[Spatial reasoning data]
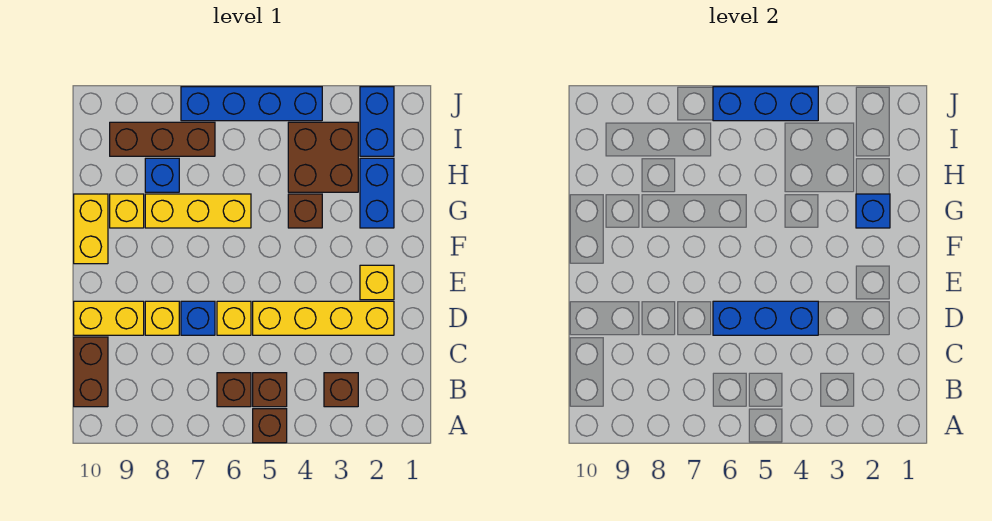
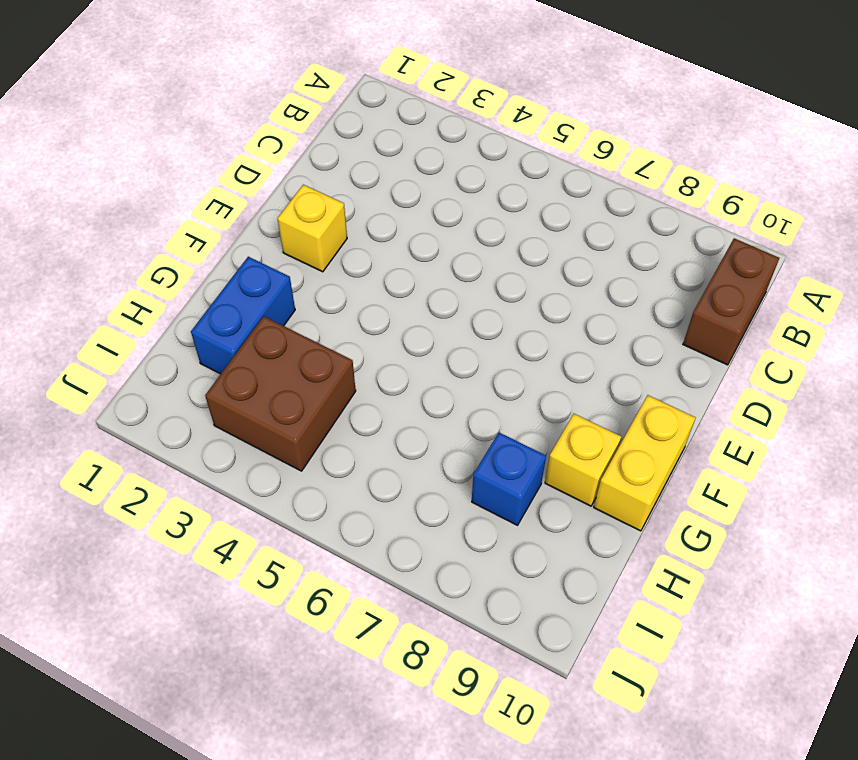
none -> brown brick A5 level 1
none -> brown brick B3 level 1
none -> brown brick B5 level 1

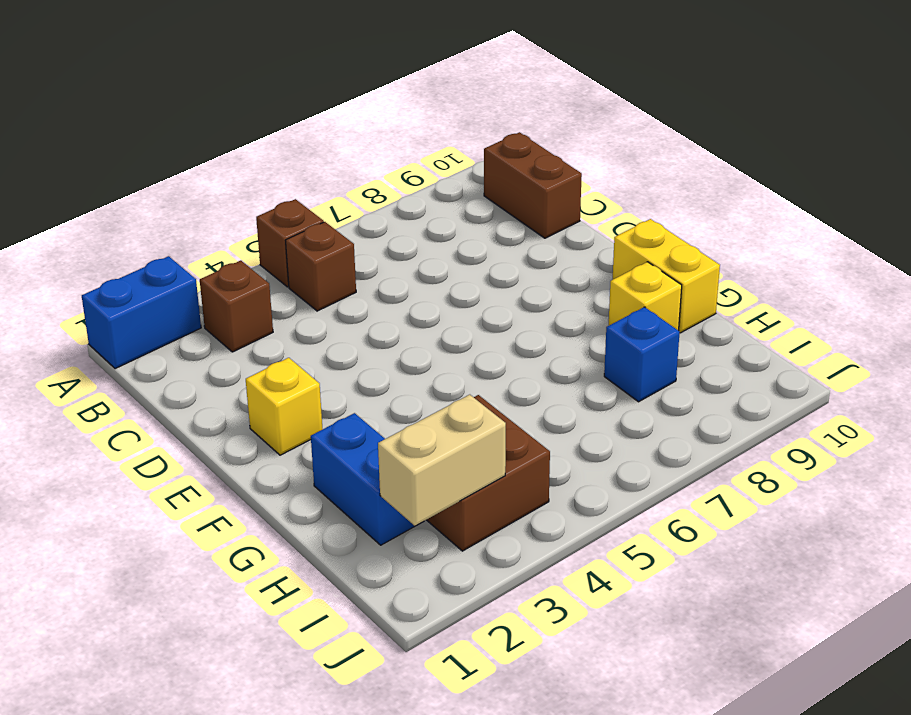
blue brick A1:A2 level 1 -> blue brick I2:J2 level 1
tan brick I2:I3 level 2 -> none
none -> brown brick B6 level 1
none -> yellow brick D2:D5 level 1
none -> yellow brick D6 level 1

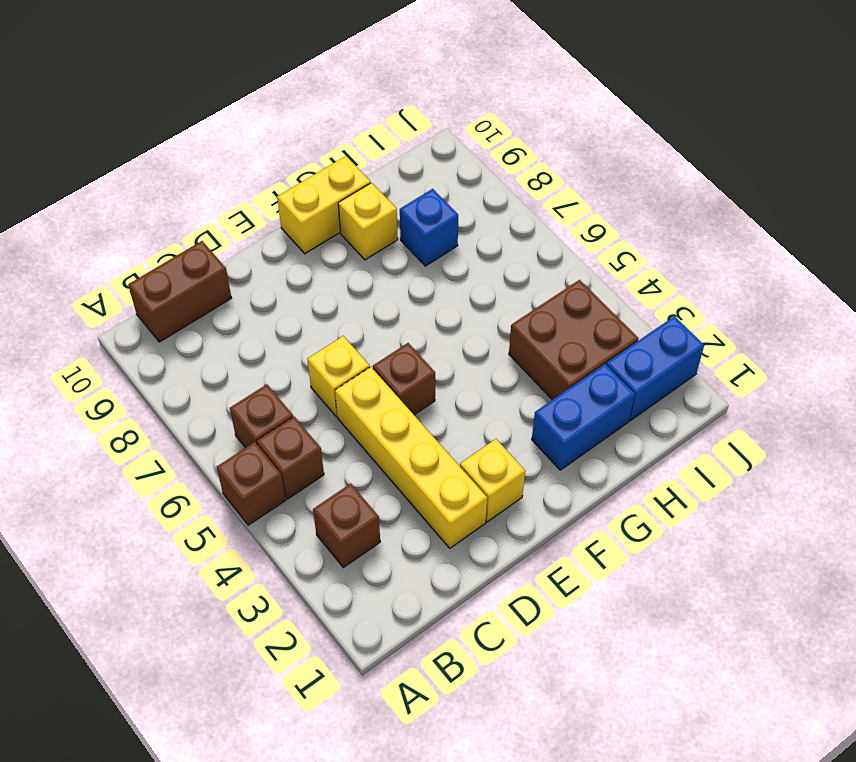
brown brick E5 level 1 -> brown brick G4 level 1
none -> blue brick D7 level 1
none -> yellow brick D8 level 1
none -> yellow brick D9:D10 level 1

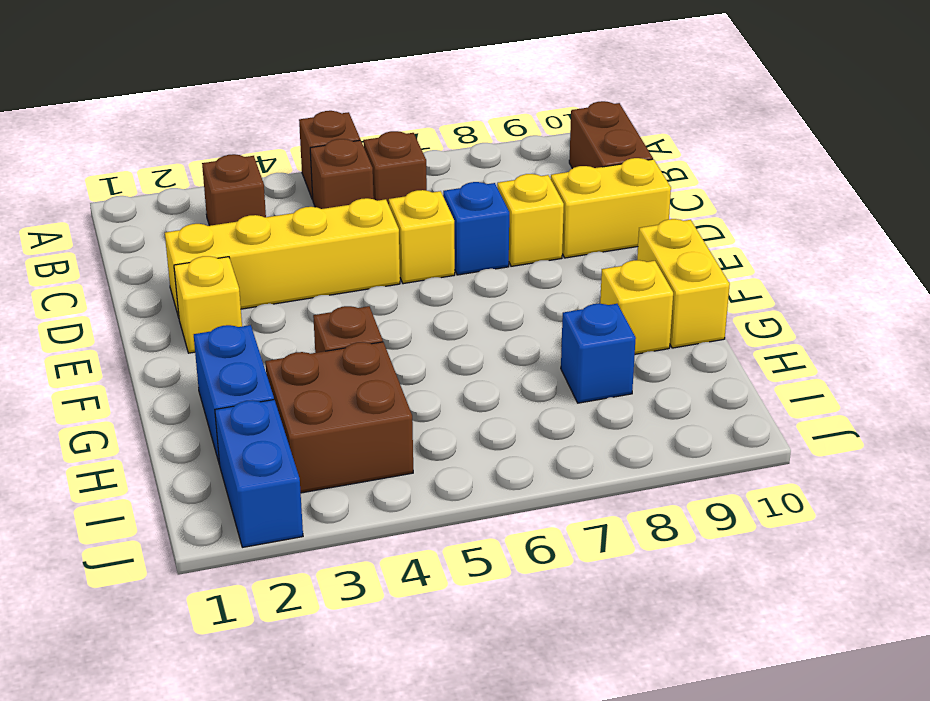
none -> yellow brick G6:G8 level 1
none -> brown brick I7:I9 level 1
none -> blue brick J4:J7 level 1

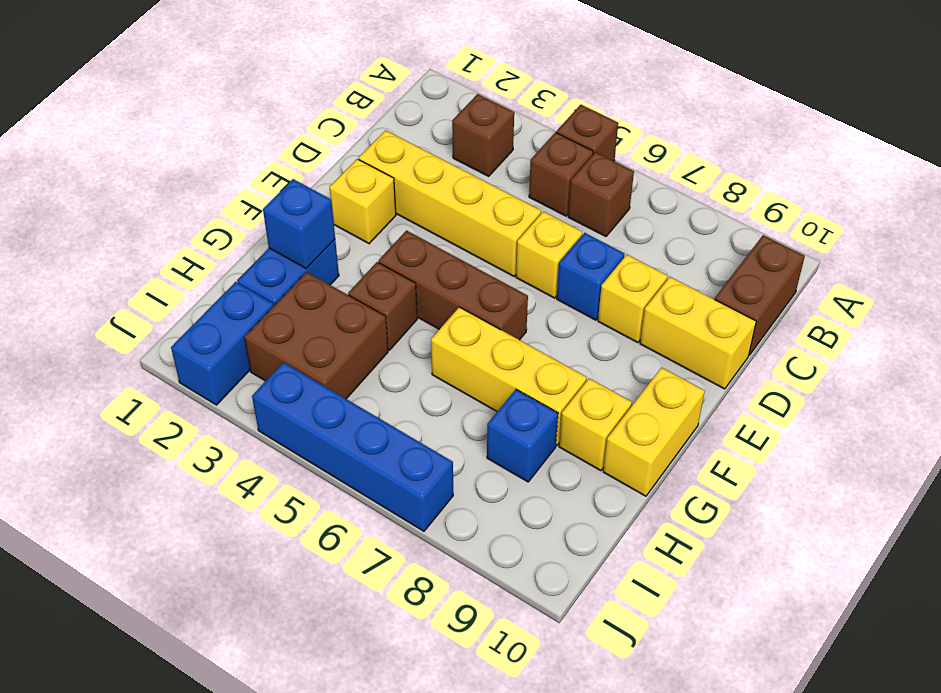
brown brick F4:F6 level 1 -> brown brick I7:I9 level 1
none -> blue brick D4:D6 level 2
none -> blue brick J4:J6 level 2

● **Problem**
Write the records out again in full, exactly, and skip every picture.

● **Exercise answer**
none -> brown brick A5 level 1
none -> brown brick B3 level 1
none -> brown brick B5 level 1

blue brick A1:A2 level 1 -> blue brick I2:J2 level 1
tan brick I2:I3 level 2 -> none
none -> brown brick B6 level 1
none -> yellow brick D2:D5 level 1
none -> yellow brick D6 level 1

brown brick E5 level 1 -> brown brick G4 level 1
none -> blue brick D7 level 1
none -> yellow brick D8 level 1
none -> yellow brick D9:D10 level 1

none -> yellow brick G6:G8 level 1
none -> brown brick I7:I9 level 1
none -> blue brick J4:J7 level 1

brown brick F4:F6 level 1 -> brown brick I7:I9 level 1
none -> blue brick D4:D6 level 2
none -> blue brick J4:J6 level 2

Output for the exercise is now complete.